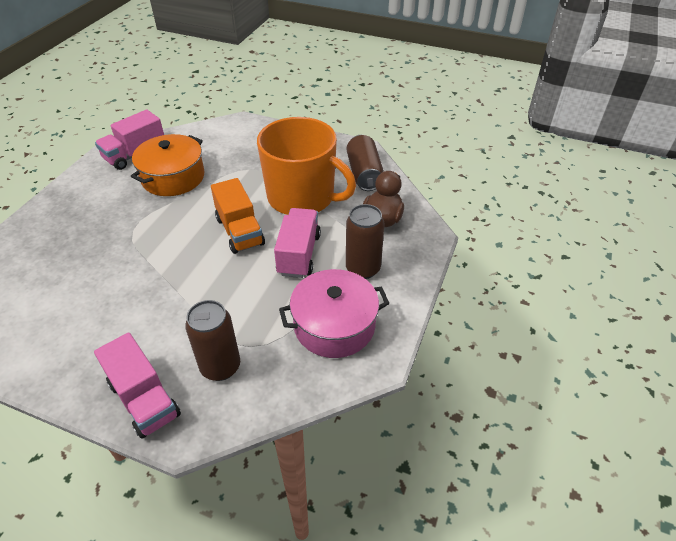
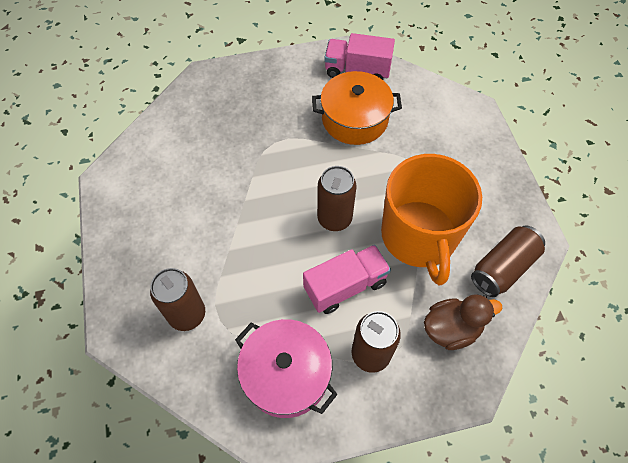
camera: 55 degrees right, 15 degrees up
(144, 399) = (128, 285): pink truck -> none
(240, 231) = (334, 219): orange truck -> brown can

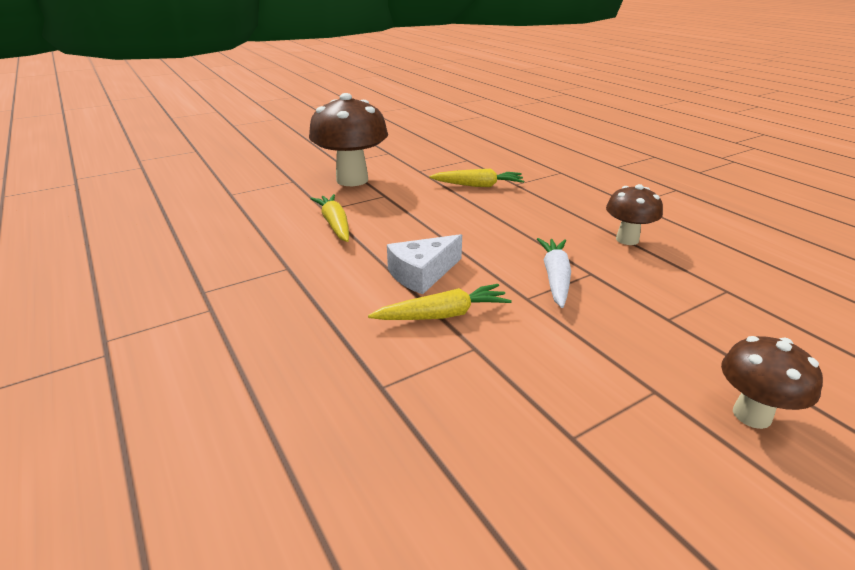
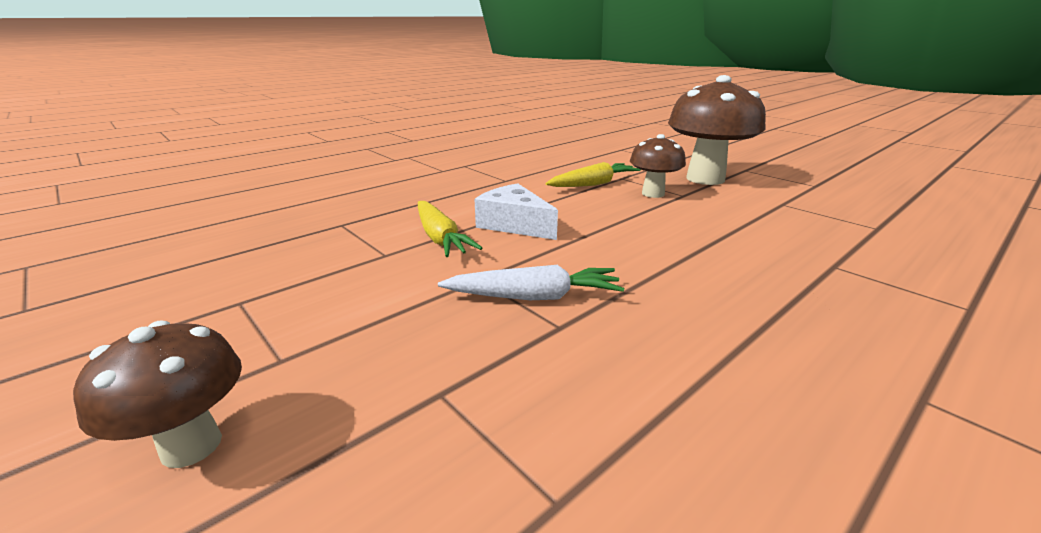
camera: 80 degrees right, 5 degrees down
(478, 185) = (784, 239): yellow carrot -> none
(627, 239) = (710, 373): brown mushroom -> brown mushroom (653, 194)

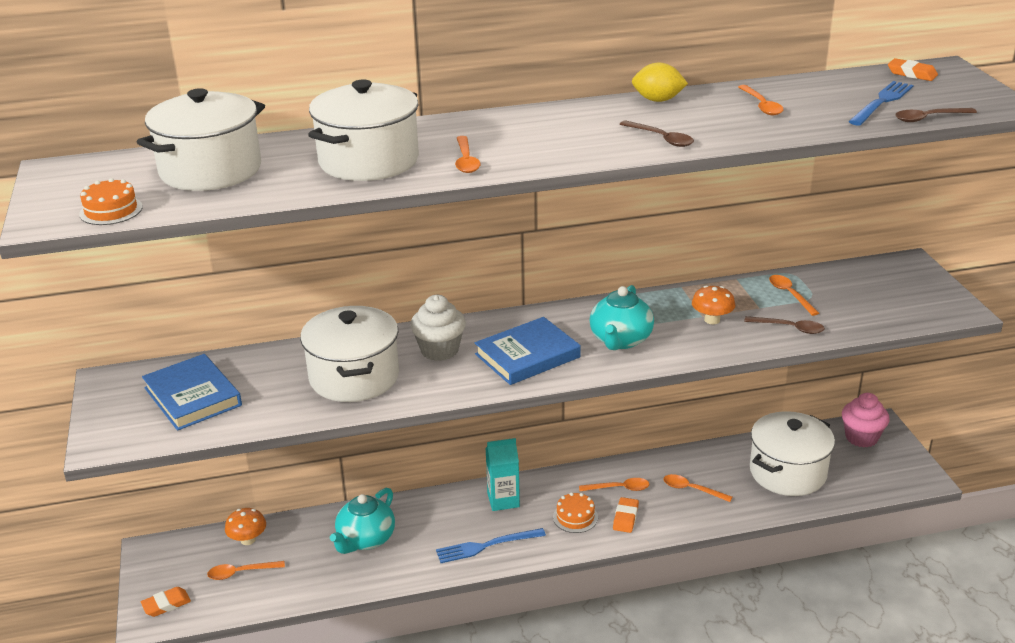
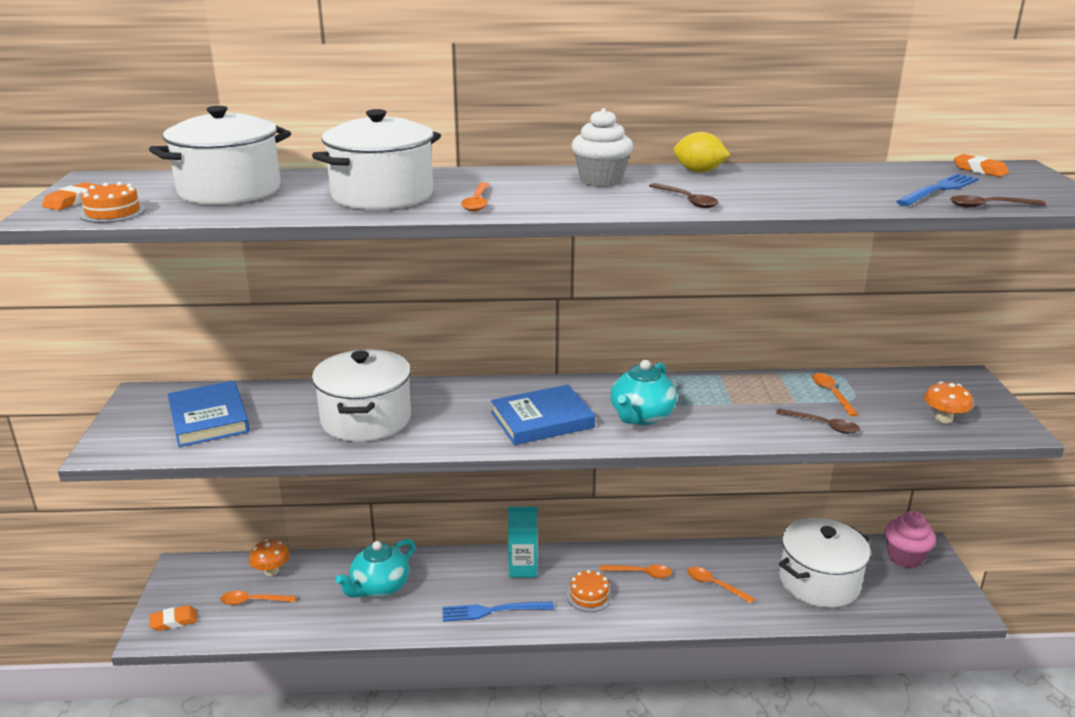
camera: 10 degrees right, 5 degrees down
(439, 350) = (458, 405): white cupcake -> white cupcake (601, 181)
(625, 518) = (639, 603): orange eraser -> orange eraser (72, 201)
(712, 320) = (742, 408): orange mushroom -> orange mushroom (944, 418)
(761, 105) = (806, 183): orange spoon -> none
────────
▶ **PROBLEM TO SOLVE**:
From the line holding "(439, 350) = (458, 405): white" through the last line above, reproduce each line exactly and add nothing.

▶ **SOLVED EXERCISE**:
(439, 350) = (458, 405): white cupcake -> white cupcake (601, 181)
(625, 518) = (639, 603): orange eraser -> orange eraser (72, 201)
(712, 320) = (742, 408): orange mushroom -> orange mushroom (944, 418)
(761, 105) = (806, 183): orange spoon -> none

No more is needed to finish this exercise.